- [Brief] Each line of the listing below that includes "degrees" must be copied.

- [Provided data]
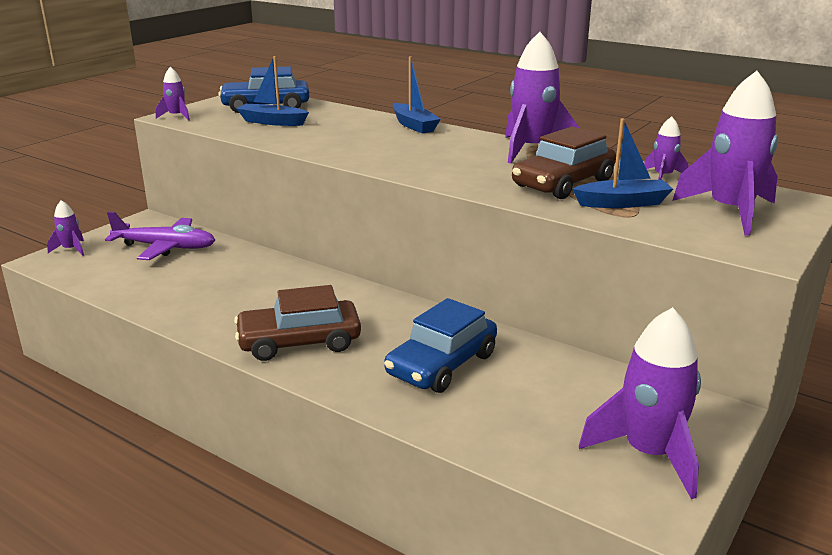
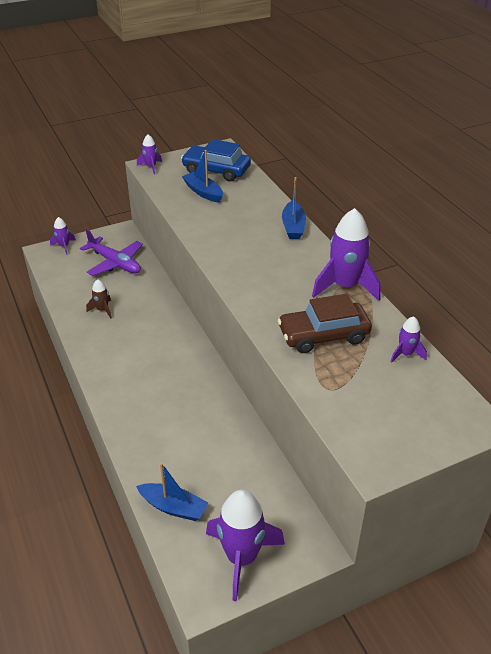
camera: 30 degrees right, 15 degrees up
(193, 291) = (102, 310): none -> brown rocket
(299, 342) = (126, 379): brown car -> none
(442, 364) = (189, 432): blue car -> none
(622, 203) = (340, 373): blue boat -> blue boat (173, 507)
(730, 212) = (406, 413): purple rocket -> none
==
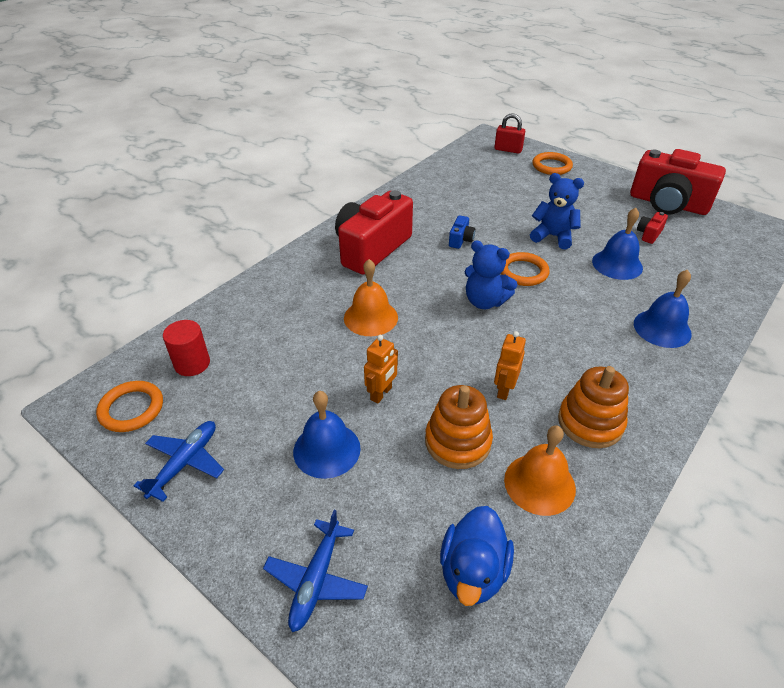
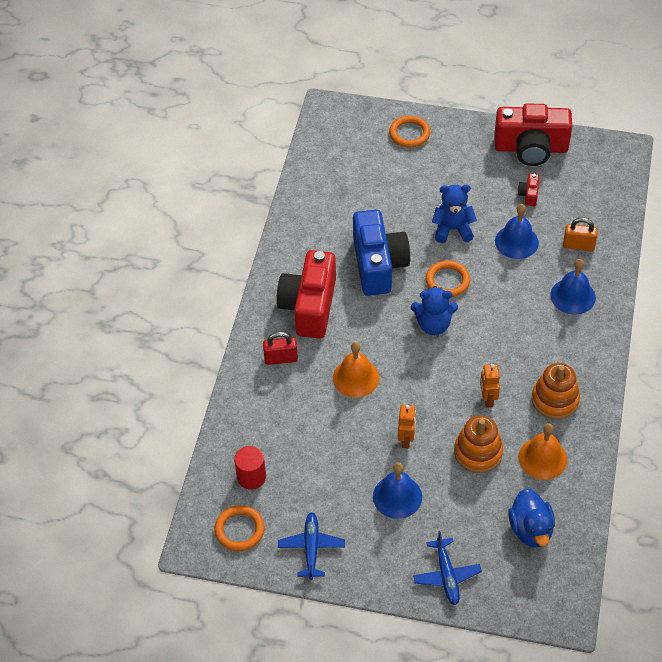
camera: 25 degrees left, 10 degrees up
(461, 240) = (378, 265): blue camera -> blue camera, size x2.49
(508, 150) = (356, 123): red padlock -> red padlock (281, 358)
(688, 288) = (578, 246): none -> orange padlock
--
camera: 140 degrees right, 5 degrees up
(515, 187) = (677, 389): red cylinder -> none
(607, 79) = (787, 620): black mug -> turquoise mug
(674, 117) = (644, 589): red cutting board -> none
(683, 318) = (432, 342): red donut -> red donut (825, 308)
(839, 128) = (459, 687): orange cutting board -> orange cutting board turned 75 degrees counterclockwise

- [Result for this exercise]
camera: 30 degrees right, 15 degrees up
camera: 25 degrees left, 10 degrees up
camera: 140 degrees right, 5 degrees up
(839, 128) = (459, 687): orange cutting board -> orange cutting board turned 75 degrees counterclockwise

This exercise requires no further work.